# EXERCISE INPUT

= Beginning of Section =

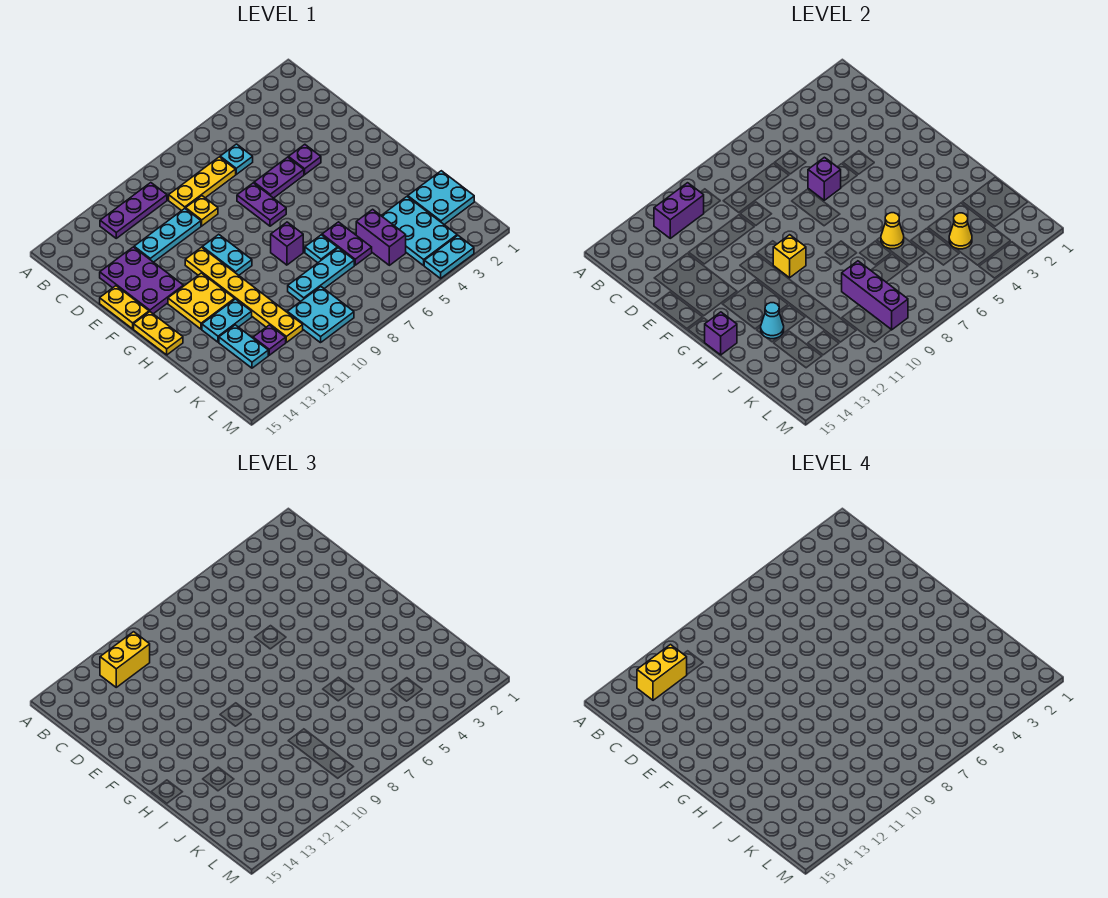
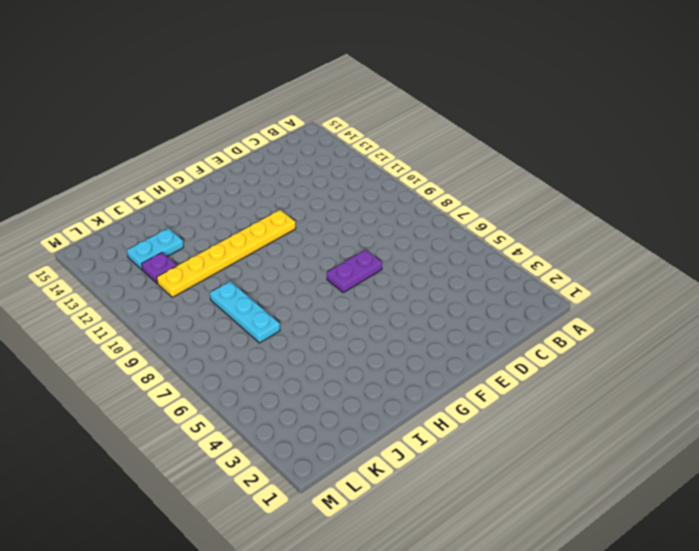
none -> purple plate B10:B12 level 1
none -> cyan plate C6 level 1
none -> yellow plate C7:C9 level 1
none -> yellow plate D9 level 1

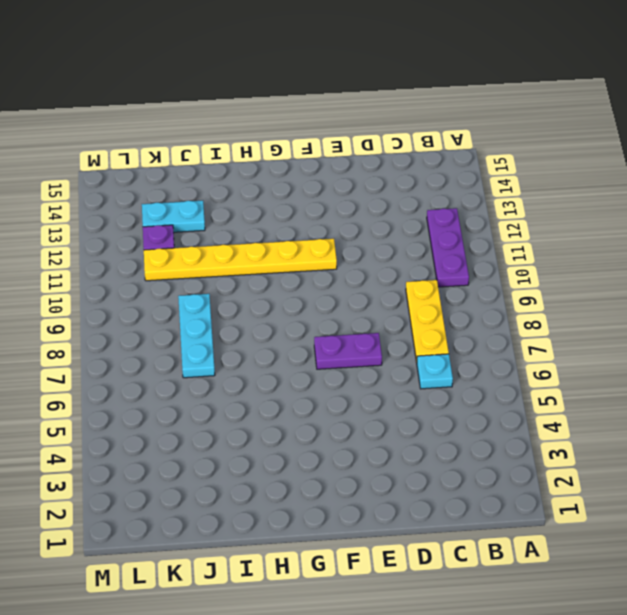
none -> yellow plate D9 level 1
none -> cyan plate D10:D12 level 1
none -> purple plate D13:F14 level 1
none -> purple plate E4 level 1

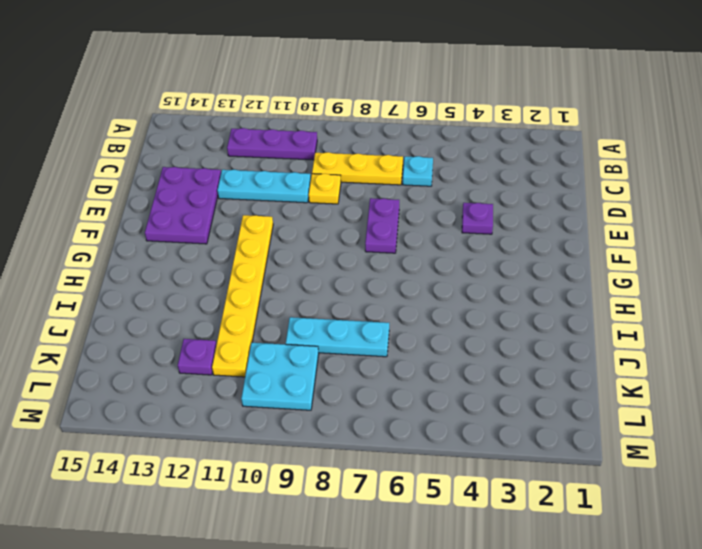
none -> purple plate E5:E6 level 1
none -> yellow plate E15:F15 level 1
none -> cyan plate F10:G10 level 1
none -> yellow plate G12:H13 level 1

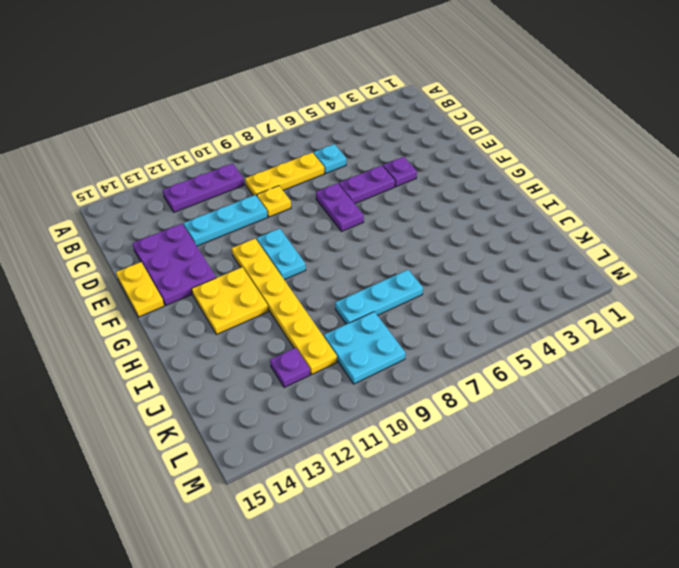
none -> yellow plate G15:H15 level 1
none -> purple brick H8 level 1
none -> purple plate I6:J6 level 1
none -> cyan plate I7 level 1

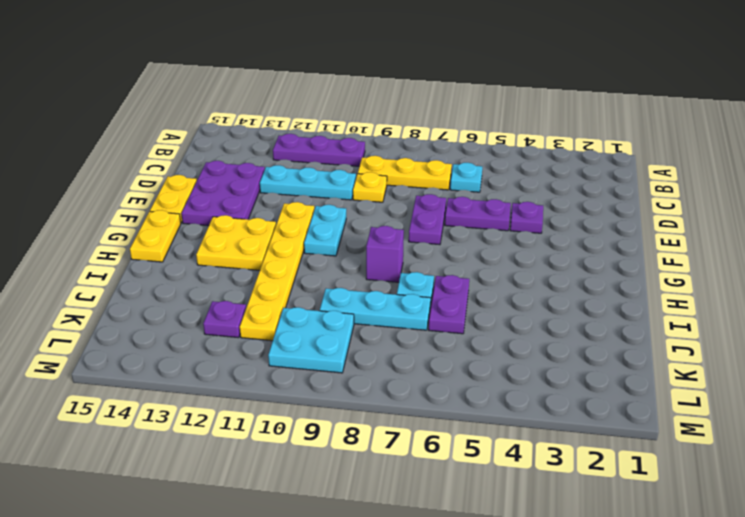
none -> cyan plate I12:I13 level 1
none -> cyan plate J1:K2 level 1
none -> cyan plate J3:L4 level 1
none -> purple brick J5:K5 level 1

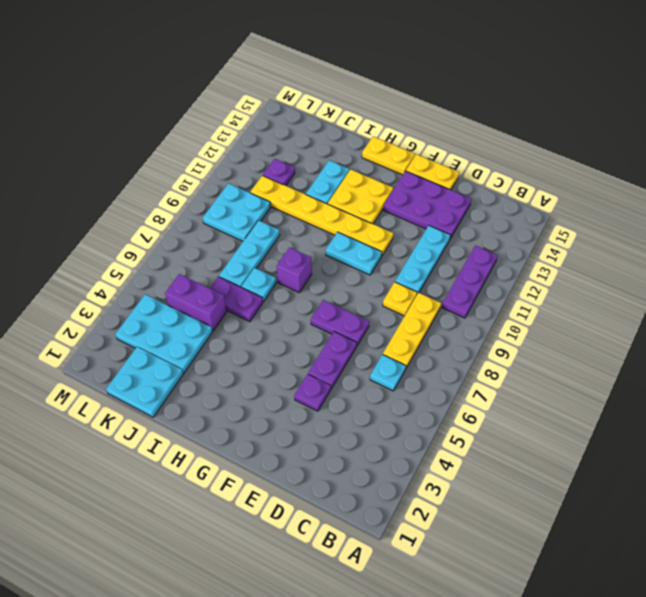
none -> cyan plate J13:K13 level 1
none -> cyan plate M3:M4 level 1
none -> purple brick B11:B12 level 2
none -> purple brick E6 level 2

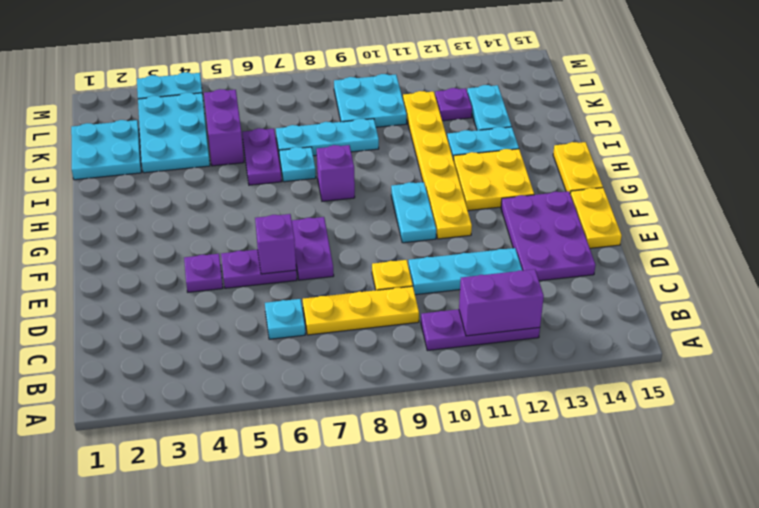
none -> yellow brick G10 level 2
none -> purple brick H15 level 2
none -> yellow cone I6 level 2
none -> cyan cone I13 level 2

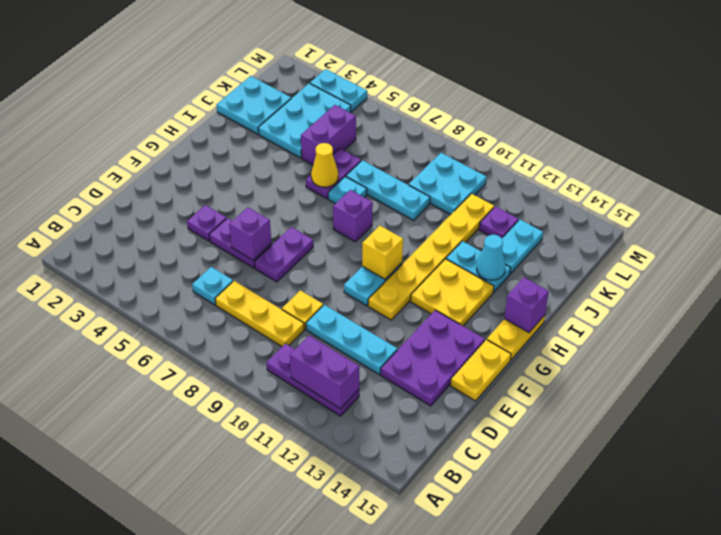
none -> purple brick J9:L9 level 2
none -> yellow cone K4 level 2
none -> yellow brick B11:B12 level 3
none -> yellow brick B12:B13 level 4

= End of Section =

# PROBLEM REQUIREMENTS
Although pictures appear among the entries, please set down only the lines from the one with "none -> yellow plate C7:C9 level 1" up to and including the one with "none -> purple plate E5:E6 level 1", word for word.

# ANSWER BELOW
none -> yellow plate C7:C9 level 1
none -> yellow plate D9 level 1

none -> yellow plate D9 level 1
none -> cyan plate D10:D12 level 1
none -> purple plate D13:F14 level 1
none -> purple plate E4 level 1

none -> purple plate E5:E6 level 1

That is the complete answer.